All records below must be retyped exactly.
Segment Open
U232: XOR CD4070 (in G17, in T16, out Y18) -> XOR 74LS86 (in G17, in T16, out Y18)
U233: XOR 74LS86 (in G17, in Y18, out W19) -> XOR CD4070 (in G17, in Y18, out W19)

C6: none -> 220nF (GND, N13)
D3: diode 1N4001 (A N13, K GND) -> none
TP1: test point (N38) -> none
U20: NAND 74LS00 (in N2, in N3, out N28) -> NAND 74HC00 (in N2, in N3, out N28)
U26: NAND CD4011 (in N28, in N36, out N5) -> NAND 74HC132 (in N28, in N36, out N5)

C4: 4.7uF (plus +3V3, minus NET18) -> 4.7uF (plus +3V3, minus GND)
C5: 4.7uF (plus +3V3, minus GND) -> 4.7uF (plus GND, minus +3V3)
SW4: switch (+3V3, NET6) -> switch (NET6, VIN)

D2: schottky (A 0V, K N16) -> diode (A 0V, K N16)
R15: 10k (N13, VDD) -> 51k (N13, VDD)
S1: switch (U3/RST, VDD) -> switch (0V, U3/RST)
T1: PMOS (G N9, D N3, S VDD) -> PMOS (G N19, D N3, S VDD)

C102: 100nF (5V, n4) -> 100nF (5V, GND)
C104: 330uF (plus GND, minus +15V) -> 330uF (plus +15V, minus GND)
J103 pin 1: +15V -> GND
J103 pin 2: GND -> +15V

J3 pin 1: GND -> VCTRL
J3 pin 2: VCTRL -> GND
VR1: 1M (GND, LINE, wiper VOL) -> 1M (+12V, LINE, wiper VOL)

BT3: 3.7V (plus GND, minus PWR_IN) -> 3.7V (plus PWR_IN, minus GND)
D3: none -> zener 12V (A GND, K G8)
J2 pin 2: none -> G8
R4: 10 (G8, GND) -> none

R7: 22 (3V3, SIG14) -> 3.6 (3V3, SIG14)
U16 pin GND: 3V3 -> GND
Segment Closed
ANSWER TO THE PROBLEM:
U232: XOR CD4070 (in G17, in T16, out Y18) -> XOR 74LS86 (in G17, in T16, out Y18)
U233: XOR 74LS86 (in G17, in Y18, out W19) -> XOR CD4070 (in G17, in Y18, out W19)

C6: none -> 220nF (GND, N13)
D3: diode 1N4001 (A N13, K GND) -> none
TP1: test point (N38) -> none
U20: NAND 74LS00 (in N2, in N3, out N28) -> NAND 74HC00 (in N2, in N3, out N28)
U26: NAND CD4011 (in N28, in N36, out N5) -> NAND 74HC132 (in N28, in N36, out N5)

C4: 4.7uF (plus +3V3, minus NET18) -> 4.7uF (plus +3V3, minus GND)
C5: 4.7uF (plus +3V3, minus GND) -> 4.7uF (plus GND, minus +3V3)
SW4: switch (+3V3, NET6) -> switch (NET6, VIN)

D2: schottky (A 0V, K N16) -> diode (A 0V, K N16)
R15: 10k (N13, VDD) -> 51k (N13, VDD)
S1: switch (U3/RST, VDD) -> switch (0V, U3/RST)
T1: PMOS (G N9, D N3, S VDD) -> PMOS (G N19, D N3, S VDD)

C102: 100nF (5V, n4) -> 100nF (5V, GND)
C104: 330uF (plus GND, minus +15V) -> 330uF (plus +15V, minus GND)
J103 pin 1: +15V -> GND
J103 pin 2: GND -> +15V

J3 pin 1: GND -> VCTRL
J3 pin 2: VCTRL -> GND
VR1: 1M (GND, LINE, wiper VOL) -> 1M (+12V, LINE, wiper VOL)

BT3: 3.7V (plus GND, minus PWR_IN) -> 3.7V (plus PWR_IN, minus GND)
D3: none -> zener 12V (A GND, K G8)
J2 pin 2: none -> G8
R4: 10 (G8, GND) -> none

R7: 22 (3V3, SIG14) -> 3.6 (3V3, SIG14)
U16 pin GND: 3V3 -> GND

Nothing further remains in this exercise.